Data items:
* * * * * * * * *
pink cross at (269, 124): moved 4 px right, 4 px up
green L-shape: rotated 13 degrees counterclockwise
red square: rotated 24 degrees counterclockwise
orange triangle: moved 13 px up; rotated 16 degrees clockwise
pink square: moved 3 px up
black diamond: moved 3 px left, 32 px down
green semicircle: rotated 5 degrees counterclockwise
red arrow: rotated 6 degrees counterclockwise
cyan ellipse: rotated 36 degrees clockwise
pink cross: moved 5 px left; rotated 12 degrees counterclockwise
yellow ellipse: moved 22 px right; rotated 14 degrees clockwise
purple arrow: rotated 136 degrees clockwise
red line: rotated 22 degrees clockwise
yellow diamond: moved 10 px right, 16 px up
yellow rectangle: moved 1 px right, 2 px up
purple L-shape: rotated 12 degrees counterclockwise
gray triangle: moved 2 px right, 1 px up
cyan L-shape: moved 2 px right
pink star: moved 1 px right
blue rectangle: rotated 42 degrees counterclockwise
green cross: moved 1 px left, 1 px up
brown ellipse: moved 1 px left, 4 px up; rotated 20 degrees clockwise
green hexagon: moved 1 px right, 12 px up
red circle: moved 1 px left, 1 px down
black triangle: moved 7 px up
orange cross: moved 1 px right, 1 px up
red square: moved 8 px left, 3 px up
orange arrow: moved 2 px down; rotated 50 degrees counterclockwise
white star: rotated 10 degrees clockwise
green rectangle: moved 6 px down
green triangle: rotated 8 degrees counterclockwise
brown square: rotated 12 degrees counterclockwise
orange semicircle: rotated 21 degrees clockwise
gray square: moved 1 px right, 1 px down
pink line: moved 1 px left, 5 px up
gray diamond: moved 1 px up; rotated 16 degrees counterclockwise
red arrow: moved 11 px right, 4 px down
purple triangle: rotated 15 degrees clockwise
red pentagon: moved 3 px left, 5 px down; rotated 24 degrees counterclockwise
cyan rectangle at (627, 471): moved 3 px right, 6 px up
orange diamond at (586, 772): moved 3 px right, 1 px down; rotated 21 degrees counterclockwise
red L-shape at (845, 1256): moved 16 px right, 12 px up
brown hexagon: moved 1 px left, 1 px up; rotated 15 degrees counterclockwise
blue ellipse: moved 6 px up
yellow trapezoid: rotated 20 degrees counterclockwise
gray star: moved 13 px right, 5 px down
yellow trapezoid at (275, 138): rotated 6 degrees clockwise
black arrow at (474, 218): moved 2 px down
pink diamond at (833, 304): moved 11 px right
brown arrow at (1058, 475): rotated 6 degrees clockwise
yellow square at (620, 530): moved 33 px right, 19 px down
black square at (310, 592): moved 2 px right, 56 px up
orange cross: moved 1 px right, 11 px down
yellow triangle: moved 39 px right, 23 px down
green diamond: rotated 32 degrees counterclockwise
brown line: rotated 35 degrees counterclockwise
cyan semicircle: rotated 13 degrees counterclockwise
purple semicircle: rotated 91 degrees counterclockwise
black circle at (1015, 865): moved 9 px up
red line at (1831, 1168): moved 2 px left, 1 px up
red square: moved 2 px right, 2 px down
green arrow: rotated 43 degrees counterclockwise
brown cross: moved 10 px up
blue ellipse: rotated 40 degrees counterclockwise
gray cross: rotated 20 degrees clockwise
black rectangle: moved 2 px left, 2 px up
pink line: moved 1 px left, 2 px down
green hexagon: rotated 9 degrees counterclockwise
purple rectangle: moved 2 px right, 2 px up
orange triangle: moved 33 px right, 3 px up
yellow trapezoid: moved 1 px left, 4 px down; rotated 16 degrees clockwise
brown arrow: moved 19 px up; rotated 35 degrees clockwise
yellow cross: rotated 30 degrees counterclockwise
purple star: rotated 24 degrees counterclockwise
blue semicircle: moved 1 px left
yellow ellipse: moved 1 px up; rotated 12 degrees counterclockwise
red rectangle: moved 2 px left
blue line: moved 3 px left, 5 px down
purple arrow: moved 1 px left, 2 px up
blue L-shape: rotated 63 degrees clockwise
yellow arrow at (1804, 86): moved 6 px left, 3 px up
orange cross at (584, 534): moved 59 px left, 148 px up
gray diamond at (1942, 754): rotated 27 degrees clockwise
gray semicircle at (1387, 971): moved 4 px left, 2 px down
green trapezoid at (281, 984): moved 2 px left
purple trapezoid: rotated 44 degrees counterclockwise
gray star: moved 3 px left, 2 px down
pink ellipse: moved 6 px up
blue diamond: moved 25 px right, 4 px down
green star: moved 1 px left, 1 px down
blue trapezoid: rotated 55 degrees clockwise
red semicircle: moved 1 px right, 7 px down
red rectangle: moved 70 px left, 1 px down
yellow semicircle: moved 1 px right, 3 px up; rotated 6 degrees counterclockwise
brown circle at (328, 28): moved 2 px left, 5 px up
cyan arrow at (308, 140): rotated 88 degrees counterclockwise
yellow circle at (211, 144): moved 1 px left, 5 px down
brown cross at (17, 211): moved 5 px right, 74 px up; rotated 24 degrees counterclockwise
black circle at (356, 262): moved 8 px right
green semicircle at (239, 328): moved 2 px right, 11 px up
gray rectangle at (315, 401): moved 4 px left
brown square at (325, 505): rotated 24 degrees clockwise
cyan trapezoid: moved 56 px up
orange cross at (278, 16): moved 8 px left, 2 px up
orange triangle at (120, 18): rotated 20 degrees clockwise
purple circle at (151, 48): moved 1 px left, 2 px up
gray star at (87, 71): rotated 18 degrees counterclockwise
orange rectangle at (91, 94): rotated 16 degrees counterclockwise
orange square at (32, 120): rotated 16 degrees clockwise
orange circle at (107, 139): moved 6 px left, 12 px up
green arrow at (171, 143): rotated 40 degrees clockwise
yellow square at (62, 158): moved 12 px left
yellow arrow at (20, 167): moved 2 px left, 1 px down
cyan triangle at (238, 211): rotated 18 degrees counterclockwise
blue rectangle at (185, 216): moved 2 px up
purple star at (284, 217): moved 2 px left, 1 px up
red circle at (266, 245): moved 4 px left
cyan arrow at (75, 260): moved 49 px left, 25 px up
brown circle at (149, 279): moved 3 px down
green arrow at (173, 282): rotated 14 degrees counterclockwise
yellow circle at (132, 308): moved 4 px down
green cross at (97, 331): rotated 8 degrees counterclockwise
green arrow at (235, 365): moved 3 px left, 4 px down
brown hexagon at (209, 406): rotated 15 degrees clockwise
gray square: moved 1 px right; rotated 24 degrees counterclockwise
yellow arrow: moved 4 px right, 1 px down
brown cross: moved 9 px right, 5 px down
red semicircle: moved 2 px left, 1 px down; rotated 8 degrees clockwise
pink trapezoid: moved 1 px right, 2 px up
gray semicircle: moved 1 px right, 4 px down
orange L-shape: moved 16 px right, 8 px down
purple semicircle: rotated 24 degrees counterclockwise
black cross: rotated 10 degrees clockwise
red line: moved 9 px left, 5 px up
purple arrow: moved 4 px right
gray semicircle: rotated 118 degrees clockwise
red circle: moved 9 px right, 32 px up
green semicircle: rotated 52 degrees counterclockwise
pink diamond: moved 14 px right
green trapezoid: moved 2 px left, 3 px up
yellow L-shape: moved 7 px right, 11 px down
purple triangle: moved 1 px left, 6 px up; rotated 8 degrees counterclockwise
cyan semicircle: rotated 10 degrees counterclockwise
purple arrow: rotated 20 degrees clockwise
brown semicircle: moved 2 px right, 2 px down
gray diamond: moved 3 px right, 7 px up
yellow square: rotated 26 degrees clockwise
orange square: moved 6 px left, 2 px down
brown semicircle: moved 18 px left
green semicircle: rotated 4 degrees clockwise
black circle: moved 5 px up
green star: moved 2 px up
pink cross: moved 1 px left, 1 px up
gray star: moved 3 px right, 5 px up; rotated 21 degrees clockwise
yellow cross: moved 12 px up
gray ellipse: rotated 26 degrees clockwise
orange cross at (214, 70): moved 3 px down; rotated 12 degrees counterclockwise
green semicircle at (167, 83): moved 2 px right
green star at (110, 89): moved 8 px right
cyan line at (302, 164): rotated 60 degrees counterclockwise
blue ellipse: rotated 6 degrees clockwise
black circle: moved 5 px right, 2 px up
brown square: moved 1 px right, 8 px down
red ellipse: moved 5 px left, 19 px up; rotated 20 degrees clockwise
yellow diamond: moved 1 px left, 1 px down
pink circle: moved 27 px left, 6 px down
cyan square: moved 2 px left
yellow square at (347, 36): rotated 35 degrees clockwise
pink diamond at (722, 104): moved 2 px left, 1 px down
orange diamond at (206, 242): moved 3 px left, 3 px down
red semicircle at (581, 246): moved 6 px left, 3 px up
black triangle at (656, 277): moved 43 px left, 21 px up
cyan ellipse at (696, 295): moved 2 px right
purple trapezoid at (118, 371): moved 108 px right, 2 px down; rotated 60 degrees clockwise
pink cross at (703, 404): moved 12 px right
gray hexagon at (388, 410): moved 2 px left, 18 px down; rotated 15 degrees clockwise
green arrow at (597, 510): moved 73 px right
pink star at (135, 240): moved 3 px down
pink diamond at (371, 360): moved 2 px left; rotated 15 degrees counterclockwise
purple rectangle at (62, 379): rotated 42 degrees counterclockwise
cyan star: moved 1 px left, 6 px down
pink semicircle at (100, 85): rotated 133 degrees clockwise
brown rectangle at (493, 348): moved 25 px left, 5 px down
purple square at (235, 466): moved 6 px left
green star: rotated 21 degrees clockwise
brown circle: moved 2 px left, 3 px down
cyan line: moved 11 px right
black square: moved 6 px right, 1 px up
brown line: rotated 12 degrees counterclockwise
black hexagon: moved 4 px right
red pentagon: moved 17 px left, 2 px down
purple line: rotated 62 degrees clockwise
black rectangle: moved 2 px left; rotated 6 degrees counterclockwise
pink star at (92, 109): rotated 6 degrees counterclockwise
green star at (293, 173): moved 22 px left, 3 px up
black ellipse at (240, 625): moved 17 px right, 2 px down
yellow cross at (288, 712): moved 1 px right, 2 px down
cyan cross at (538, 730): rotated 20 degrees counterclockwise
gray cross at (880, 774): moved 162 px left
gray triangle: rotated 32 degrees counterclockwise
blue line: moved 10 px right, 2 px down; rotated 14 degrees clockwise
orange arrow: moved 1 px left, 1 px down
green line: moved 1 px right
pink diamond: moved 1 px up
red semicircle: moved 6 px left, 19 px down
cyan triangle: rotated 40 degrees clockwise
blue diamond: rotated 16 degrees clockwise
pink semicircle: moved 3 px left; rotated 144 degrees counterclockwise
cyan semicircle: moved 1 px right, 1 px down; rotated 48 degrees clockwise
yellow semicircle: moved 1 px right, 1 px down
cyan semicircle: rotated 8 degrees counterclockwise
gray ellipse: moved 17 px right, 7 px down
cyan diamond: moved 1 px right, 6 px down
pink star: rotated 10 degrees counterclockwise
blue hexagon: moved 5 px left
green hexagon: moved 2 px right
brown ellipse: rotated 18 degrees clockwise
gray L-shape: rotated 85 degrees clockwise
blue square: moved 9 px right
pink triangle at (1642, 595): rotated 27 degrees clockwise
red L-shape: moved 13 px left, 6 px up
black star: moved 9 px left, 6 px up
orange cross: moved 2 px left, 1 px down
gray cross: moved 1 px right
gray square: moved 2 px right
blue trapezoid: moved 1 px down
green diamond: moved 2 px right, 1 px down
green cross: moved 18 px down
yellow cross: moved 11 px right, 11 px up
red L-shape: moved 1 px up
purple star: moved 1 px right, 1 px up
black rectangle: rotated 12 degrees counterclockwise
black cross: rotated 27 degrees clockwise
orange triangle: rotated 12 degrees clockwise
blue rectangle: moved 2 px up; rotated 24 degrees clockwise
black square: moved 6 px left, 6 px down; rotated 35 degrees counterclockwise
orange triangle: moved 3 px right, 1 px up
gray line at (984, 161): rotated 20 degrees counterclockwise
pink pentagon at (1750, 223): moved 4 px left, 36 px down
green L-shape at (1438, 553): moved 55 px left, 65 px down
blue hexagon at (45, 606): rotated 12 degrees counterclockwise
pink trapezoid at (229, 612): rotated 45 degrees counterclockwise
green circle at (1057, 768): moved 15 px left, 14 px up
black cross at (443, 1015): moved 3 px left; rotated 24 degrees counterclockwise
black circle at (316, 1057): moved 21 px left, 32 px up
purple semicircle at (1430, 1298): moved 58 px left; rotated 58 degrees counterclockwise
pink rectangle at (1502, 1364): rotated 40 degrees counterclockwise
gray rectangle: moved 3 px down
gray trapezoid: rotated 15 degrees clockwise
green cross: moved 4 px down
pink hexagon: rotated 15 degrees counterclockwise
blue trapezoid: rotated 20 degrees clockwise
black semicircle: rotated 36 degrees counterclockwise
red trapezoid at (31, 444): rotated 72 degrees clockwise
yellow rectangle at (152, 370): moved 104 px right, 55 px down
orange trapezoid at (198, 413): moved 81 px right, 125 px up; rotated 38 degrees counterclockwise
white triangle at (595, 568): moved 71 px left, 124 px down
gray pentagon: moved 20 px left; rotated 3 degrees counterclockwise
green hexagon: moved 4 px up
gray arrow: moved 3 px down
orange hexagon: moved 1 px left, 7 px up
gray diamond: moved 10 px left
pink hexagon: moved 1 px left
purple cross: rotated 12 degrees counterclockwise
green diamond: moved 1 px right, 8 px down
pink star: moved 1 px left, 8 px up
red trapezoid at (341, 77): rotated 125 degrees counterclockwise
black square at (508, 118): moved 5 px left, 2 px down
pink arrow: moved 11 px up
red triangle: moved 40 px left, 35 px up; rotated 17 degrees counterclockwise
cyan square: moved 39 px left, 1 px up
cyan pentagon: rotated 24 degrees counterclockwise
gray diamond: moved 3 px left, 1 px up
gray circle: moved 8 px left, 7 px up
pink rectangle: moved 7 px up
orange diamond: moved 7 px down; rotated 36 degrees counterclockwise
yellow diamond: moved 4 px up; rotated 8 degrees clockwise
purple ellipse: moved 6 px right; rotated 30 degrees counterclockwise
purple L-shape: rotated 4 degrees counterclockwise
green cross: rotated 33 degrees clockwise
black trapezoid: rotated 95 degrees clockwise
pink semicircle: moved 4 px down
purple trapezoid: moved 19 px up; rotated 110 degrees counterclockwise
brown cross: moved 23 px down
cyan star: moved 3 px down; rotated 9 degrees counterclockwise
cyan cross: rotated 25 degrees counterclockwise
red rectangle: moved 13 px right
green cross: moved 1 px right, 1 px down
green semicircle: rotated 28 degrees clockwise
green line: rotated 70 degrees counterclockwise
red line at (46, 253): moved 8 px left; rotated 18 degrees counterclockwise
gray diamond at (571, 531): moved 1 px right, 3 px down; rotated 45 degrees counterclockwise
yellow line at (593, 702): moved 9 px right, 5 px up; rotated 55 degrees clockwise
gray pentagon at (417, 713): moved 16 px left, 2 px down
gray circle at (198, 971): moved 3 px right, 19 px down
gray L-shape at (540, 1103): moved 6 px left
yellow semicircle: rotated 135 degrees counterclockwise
* * * * * * * * *
TASK TO CARRY OUT: Reproduce verbatim the rows from the first row through the row containing "green hexagon: moved 1 px right, 12 px up", including both of those rows.

OUTPUT OF THE EXERCISE:
pink cross at (269, 124): moved 4 px right, 4 px up
green L-shape: rotated 13 degrees counterclockwise
red square: rotated 24 degrees counterclockwise
orange triangle: moved 13 px up; rotated 16 degrees clockwise
pink square: moved 3 px up
black diamond: moved 3 px left, 32 px down
green semicircle: rotated 5 degrees counterclockwise
red arrow: rotated 6 degrees counterclockwise
cyan ellipse: rotated 36 degrees clockwise
pink cross: moved 5 px left; rotated 12 degrees counterclockwise
yellow ellipse: moved 22 px right; rotated 14 degrees clockwise
purple arrow: rotated 136 degrees clockwise
red line: rotated 22 degrees clockwise
yellow diamond: moved 10 px right, 16 px up
yellow rectangle: moved 1 px right, 2 px up
purple L-shape: rotated 12 degrees counterclockwise
gray triangle: moved 2 px right, 1 px up
cyan L-shape: moved 2 px right
pink star: moved 1 px right
blue rectangle: rotated 42 degrees counterclockwise
green cross: moved 1 px left, 1 px up
brown ellipse: moved 1 px left, 4 px up; rotated 20 degrees clockwise
green hexagon: moved 1 px right, 12 px up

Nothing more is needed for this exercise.